**Task requirements**
Repeat, exactly as they appear, the lines from the one with "The red_shears at" through the last line of the entries below, but none of the pictures.

**Object tracking records**
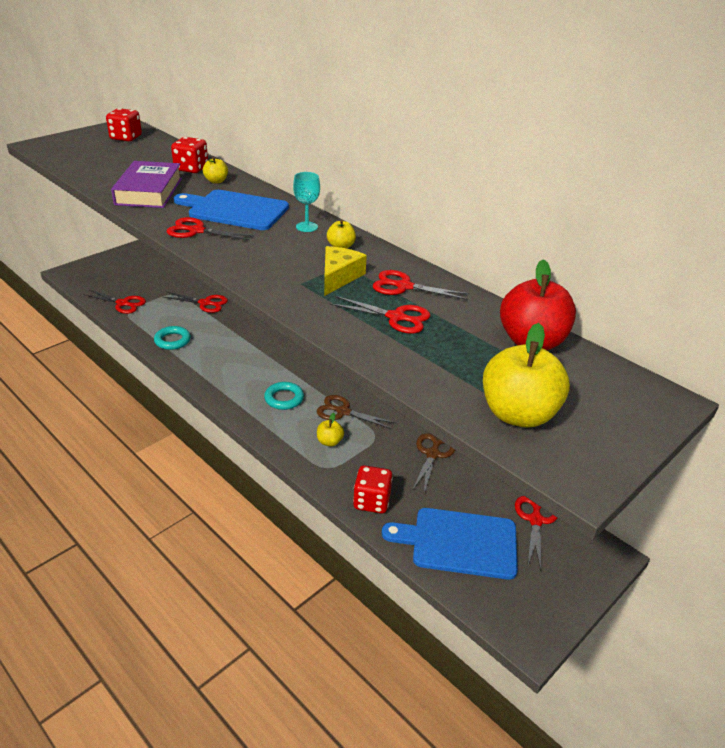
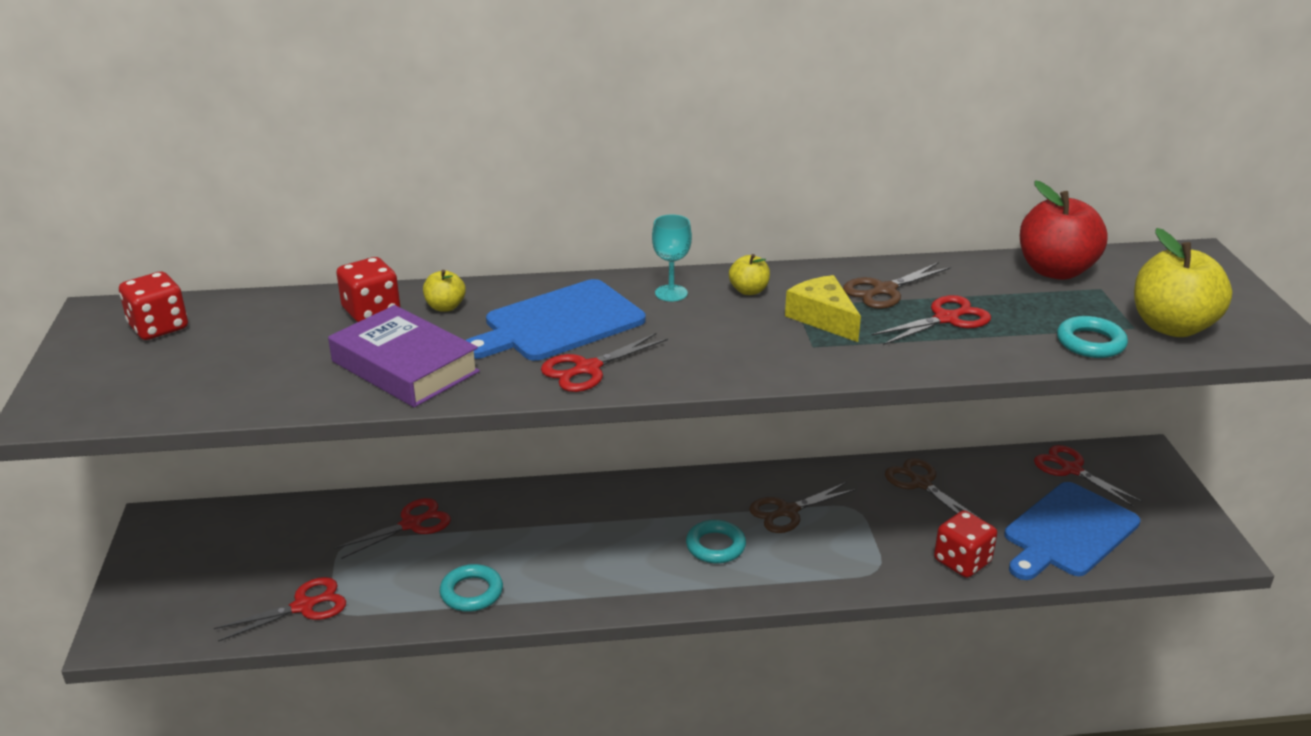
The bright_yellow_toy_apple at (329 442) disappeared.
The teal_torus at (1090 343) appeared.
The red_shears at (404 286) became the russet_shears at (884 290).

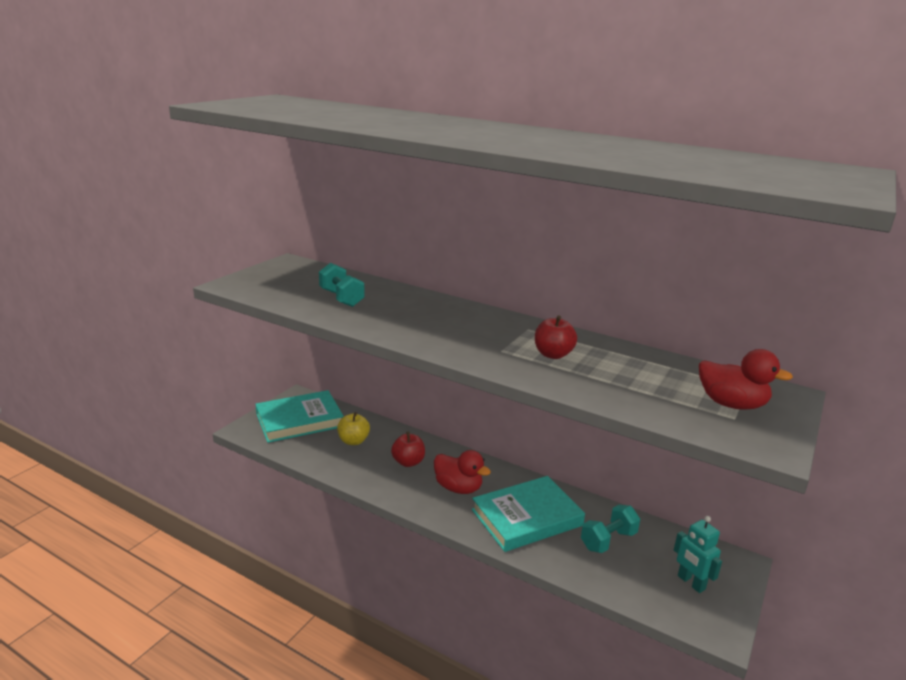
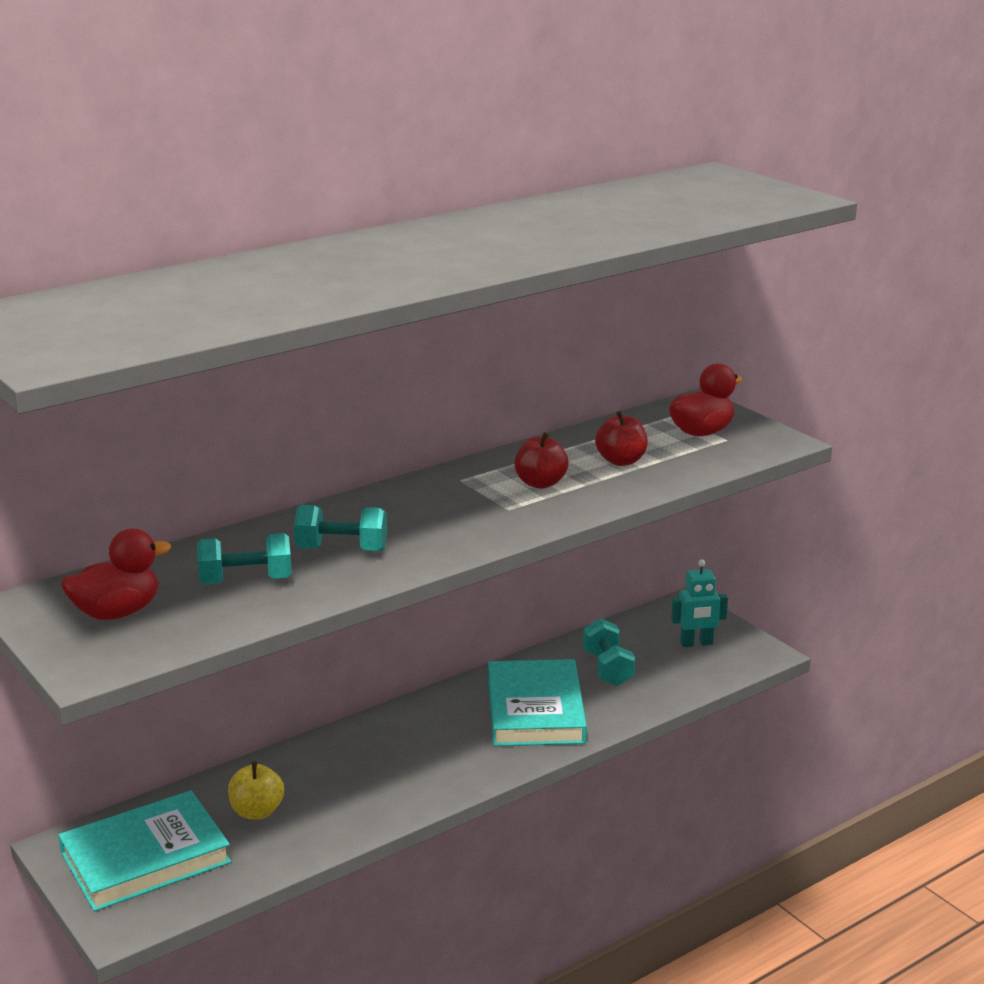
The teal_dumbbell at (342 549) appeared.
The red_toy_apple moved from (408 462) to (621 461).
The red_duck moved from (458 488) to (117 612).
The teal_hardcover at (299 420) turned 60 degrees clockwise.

**Exercise answer**
The red_shears at (404 286) became the russet_shears at (884 290).

The teal_dumbbell at (342 549) appeared.
The red_toy_apple moved from (408 462) to (621 461).
The red_duck moved from (458 488) to (117 612).
The teal_hardcover at (299 420) turned 60 degrees clockwise.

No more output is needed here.